[What you are asked to do]
Given these entries, repeat exactly the lines starting with the one that has "orange hexagon: (517, 599)" and going on through the one that has "pink L-shape: (147, 270)", both included, but none of the pictures.

Geometric shape edit sequences:
________________

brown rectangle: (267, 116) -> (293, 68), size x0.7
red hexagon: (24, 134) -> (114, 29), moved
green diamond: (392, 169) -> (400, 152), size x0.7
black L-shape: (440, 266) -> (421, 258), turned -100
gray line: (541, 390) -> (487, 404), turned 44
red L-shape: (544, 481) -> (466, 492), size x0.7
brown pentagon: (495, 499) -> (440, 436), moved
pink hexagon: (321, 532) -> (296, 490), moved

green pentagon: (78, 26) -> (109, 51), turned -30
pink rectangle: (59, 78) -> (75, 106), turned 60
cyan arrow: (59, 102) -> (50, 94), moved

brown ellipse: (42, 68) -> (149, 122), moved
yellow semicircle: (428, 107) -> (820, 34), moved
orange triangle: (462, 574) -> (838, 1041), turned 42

________________

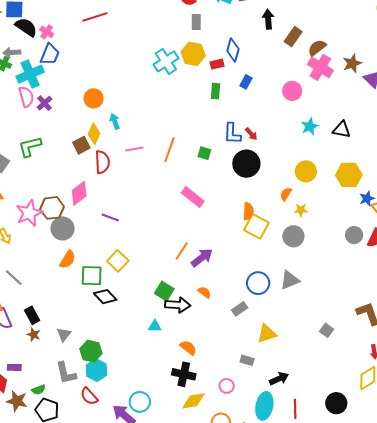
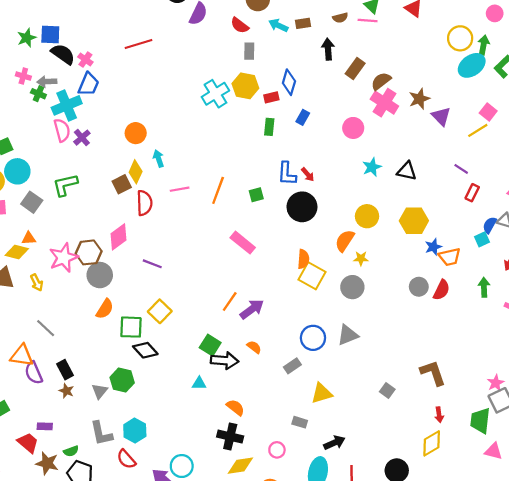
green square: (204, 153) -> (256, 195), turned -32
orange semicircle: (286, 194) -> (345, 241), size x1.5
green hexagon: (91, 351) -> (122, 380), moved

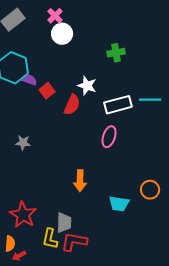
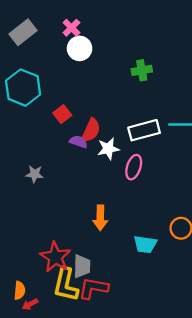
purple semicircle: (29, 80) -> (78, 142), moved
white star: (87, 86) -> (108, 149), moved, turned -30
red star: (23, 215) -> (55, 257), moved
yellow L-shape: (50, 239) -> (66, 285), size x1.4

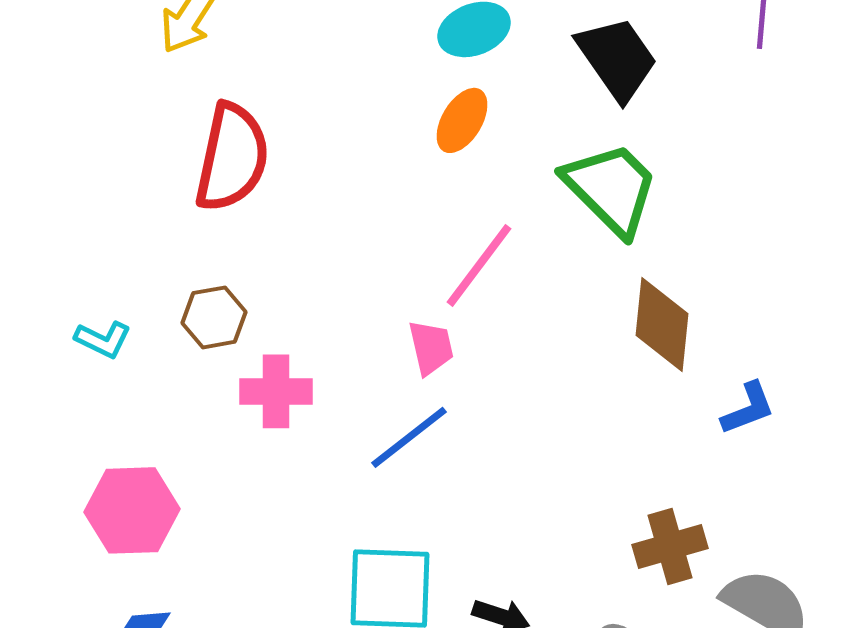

________________

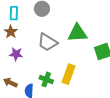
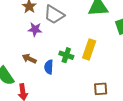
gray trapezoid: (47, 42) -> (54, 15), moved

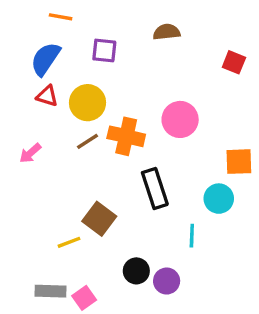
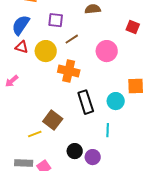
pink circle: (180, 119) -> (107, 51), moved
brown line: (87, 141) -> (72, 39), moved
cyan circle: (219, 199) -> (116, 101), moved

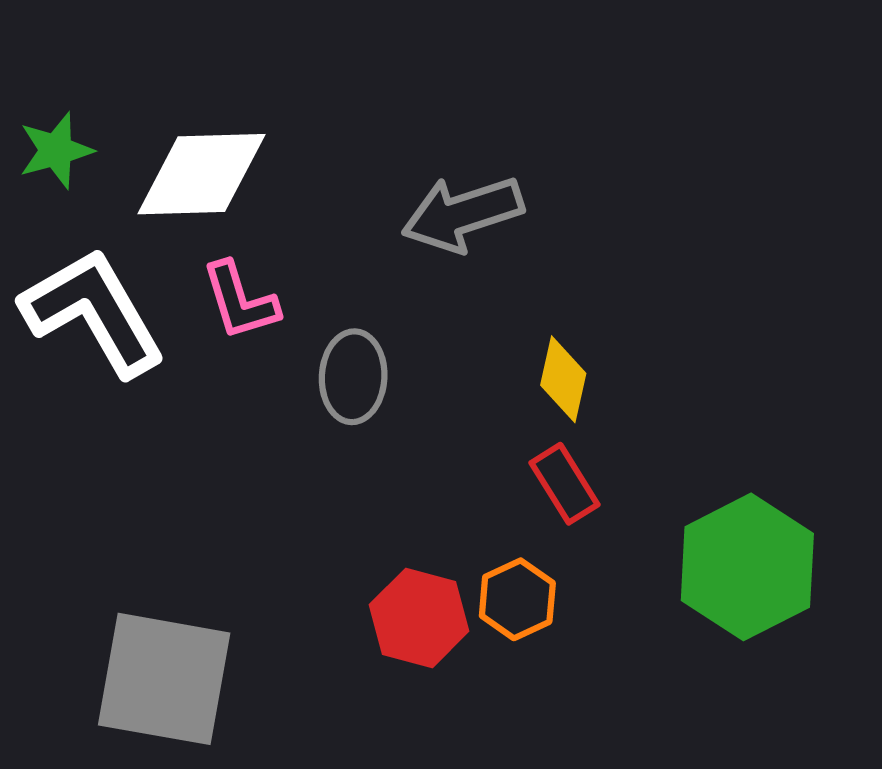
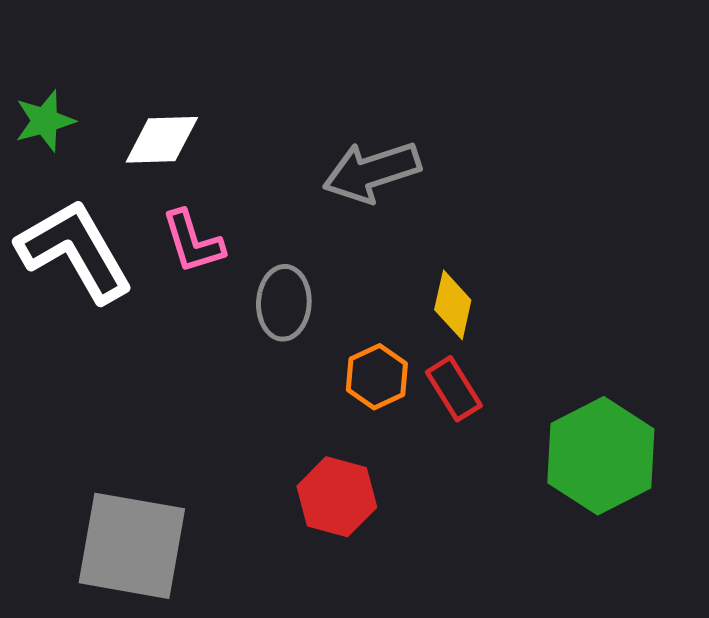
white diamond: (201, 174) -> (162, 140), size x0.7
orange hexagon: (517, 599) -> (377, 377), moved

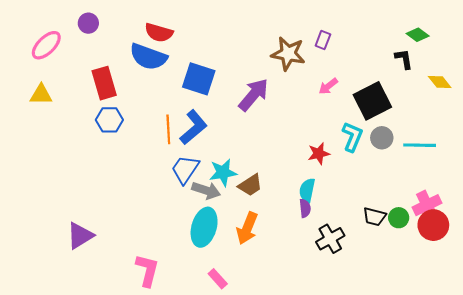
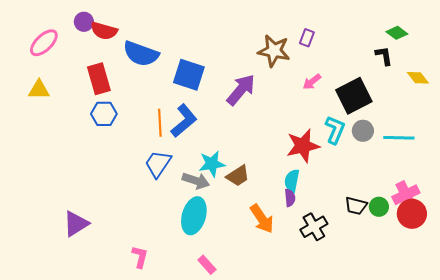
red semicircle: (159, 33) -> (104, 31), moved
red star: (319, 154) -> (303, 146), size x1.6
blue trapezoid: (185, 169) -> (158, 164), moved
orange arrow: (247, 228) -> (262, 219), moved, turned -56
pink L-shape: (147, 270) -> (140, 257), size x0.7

________________

[Solution to the problem]
orange hexagon: (517, 599) -> (377, 377), moved

red semicircle: (159, 33) -> (104, 31), moved
red star: (319, 154) -> (303, 146), size x1.6
blue trapezoid: (185, 169) -> (158, 164), moved
orange arrow: (247, 228) -> (262, 219), moved, turned -56
pink L-shape: (147, 270) -> (140, 257), size x0.7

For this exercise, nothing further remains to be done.